*WORK INSTRUCTION*: Go to the line in the entries below that holds "# camera: 25 degrees left, 20 degrees down" and repeat exactly from there through the line that holds "replace,tin (white),<380 377", inclusive.

(Collected data)

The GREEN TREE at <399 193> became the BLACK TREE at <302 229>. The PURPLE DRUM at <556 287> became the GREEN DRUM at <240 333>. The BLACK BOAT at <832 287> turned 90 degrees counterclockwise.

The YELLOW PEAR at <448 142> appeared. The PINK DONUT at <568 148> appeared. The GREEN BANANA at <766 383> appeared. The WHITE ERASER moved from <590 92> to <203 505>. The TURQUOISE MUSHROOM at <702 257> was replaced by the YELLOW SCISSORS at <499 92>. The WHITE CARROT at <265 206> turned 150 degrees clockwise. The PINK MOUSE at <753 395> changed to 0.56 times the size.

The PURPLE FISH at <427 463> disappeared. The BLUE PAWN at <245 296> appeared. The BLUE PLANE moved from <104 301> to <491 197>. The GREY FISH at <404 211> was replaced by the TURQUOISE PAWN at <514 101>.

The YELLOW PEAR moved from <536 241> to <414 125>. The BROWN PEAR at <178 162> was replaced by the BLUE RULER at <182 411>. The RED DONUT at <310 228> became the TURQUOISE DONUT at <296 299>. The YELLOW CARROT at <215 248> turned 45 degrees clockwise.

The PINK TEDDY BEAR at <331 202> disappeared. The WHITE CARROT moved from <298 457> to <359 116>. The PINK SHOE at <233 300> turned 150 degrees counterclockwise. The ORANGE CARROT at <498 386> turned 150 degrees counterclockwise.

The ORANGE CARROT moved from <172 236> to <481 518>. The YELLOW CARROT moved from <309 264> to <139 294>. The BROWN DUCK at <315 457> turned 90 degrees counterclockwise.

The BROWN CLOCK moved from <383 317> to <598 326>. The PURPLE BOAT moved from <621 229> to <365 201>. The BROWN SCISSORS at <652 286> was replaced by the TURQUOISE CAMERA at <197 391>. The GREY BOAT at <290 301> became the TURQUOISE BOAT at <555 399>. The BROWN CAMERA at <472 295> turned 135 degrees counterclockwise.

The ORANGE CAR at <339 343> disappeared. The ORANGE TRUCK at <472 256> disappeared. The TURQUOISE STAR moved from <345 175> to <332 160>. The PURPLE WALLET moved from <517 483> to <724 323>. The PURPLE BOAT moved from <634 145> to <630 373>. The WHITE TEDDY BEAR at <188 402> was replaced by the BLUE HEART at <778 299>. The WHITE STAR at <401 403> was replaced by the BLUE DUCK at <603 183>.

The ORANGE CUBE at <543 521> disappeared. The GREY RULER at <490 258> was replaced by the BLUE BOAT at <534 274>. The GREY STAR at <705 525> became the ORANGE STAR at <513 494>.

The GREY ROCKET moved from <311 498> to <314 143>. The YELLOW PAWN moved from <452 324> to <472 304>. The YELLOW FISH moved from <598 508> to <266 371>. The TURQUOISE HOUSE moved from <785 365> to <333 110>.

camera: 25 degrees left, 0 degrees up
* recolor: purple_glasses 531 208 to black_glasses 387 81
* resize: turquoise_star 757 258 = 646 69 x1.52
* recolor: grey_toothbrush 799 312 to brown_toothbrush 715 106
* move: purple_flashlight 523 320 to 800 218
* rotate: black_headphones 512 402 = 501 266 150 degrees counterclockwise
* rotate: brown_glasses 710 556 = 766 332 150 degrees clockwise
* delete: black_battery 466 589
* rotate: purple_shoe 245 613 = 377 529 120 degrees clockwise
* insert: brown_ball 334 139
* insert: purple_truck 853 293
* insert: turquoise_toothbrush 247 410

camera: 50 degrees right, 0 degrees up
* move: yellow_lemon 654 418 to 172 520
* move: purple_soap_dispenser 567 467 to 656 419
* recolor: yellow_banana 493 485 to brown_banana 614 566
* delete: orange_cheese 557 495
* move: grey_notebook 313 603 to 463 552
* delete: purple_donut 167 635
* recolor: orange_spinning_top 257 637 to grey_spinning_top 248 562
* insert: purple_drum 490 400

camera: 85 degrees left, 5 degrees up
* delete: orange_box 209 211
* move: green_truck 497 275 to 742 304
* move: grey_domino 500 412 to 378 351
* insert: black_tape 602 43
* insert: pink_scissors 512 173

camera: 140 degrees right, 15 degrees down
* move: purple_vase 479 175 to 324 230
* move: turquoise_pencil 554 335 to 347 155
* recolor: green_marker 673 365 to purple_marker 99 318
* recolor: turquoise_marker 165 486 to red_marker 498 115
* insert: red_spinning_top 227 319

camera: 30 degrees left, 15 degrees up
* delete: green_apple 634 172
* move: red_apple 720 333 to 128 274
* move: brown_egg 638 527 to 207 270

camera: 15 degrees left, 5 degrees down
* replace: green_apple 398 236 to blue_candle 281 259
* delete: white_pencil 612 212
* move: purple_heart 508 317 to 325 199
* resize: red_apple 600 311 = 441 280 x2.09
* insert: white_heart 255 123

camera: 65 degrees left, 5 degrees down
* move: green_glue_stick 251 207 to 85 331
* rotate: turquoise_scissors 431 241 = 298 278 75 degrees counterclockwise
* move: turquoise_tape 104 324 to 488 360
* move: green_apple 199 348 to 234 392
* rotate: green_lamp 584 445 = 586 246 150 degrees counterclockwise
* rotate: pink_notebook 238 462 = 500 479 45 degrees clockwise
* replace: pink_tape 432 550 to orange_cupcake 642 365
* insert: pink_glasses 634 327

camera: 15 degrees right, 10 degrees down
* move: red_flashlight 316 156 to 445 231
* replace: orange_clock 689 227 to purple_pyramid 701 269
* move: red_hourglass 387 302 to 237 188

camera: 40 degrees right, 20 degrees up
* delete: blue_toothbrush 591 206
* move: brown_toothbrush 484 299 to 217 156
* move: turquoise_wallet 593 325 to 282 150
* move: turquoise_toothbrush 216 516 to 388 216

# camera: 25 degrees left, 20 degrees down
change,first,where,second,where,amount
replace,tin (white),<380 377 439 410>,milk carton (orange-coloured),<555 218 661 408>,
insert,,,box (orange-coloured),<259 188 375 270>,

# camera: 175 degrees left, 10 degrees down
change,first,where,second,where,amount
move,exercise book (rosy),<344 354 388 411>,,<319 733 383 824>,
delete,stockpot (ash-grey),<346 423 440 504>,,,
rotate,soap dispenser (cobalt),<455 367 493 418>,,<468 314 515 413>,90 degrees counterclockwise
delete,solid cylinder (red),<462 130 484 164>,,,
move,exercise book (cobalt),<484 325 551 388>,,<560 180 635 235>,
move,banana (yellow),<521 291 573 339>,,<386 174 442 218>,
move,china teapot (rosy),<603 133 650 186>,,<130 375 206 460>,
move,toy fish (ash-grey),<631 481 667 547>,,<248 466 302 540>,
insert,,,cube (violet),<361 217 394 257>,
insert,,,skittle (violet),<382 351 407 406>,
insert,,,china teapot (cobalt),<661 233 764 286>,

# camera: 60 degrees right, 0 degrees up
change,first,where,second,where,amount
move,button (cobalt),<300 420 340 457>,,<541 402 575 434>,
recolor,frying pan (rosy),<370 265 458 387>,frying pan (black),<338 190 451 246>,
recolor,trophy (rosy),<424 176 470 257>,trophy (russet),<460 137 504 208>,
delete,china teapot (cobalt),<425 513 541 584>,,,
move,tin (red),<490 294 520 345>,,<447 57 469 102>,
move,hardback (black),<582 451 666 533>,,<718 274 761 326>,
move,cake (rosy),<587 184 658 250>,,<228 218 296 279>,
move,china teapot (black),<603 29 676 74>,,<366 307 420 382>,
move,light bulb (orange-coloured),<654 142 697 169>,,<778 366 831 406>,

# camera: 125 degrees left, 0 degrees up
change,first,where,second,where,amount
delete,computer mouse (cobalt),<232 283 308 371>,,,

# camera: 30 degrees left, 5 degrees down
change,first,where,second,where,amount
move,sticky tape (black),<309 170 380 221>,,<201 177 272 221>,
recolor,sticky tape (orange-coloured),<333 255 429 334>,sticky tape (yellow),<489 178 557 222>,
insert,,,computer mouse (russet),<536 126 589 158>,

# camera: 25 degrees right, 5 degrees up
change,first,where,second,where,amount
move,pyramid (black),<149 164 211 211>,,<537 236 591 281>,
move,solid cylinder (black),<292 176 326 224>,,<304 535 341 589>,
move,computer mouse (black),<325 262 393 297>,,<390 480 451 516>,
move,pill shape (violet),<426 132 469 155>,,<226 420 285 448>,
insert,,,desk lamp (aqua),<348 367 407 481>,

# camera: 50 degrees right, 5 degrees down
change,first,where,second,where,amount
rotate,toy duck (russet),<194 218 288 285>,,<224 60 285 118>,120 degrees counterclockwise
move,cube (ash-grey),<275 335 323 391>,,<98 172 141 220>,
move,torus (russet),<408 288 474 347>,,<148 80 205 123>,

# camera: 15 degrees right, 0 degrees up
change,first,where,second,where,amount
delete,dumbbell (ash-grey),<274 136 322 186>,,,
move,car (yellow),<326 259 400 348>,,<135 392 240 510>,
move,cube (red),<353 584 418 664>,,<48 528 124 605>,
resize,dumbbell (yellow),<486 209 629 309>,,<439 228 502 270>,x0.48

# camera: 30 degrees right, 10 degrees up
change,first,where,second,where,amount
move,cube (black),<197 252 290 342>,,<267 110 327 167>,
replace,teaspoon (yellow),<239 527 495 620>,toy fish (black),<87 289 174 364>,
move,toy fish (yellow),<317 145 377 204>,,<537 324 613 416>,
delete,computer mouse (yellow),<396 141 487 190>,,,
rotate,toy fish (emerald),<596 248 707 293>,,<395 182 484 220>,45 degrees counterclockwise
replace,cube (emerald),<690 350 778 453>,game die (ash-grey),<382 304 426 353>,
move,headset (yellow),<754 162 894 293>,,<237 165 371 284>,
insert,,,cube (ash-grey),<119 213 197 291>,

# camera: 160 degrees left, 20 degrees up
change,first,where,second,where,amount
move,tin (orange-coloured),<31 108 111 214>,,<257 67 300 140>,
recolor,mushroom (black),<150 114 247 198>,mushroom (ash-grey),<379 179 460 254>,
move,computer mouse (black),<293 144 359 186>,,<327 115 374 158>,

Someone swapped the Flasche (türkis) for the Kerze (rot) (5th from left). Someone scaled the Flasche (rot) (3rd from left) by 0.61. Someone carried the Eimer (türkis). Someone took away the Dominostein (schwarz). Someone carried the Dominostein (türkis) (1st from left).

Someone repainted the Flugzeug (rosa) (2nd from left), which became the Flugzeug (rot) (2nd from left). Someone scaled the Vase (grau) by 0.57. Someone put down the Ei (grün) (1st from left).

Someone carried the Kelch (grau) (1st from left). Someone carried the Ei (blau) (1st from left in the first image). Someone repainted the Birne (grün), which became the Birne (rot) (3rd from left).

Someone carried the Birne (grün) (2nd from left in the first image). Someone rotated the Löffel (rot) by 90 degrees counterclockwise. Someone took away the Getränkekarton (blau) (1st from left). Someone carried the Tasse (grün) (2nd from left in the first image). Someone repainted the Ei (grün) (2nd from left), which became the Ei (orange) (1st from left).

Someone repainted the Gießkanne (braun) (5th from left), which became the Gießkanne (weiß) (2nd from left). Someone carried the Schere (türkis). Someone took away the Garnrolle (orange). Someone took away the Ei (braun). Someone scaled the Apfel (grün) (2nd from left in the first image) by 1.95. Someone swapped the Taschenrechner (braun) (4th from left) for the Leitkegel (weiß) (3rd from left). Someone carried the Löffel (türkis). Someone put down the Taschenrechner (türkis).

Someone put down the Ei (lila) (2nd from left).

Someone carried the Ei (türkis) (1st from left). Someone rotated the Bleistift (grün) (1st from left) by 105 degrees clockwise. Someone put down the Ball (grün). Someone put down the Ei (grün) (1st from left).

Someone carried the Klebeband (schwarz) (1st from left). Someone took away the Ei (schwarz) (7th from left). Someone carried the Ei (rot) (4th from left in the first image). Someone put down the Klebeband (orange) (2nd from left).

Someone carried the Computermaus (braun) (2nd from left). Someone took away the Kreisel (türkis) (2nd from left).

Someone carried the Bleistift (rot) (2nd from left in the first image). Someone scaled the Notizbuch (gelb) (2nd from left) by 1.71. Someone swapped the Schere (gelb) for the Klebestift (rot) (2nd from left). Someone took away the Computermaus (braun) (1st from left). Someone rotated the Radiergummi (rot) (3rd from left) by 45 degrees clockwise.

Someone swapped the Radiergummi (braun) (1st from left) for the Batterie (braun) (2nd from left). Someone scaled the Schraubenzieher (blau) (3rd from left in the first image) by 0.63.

*EXERCISE SOLUTION*:
# camera: 25 degrees left, 20 degrees down
change,first,where,second,where,amount
replace,tin (white),<380 377 439 410>,milk carton (orange-coloured),<555 218 661 408>,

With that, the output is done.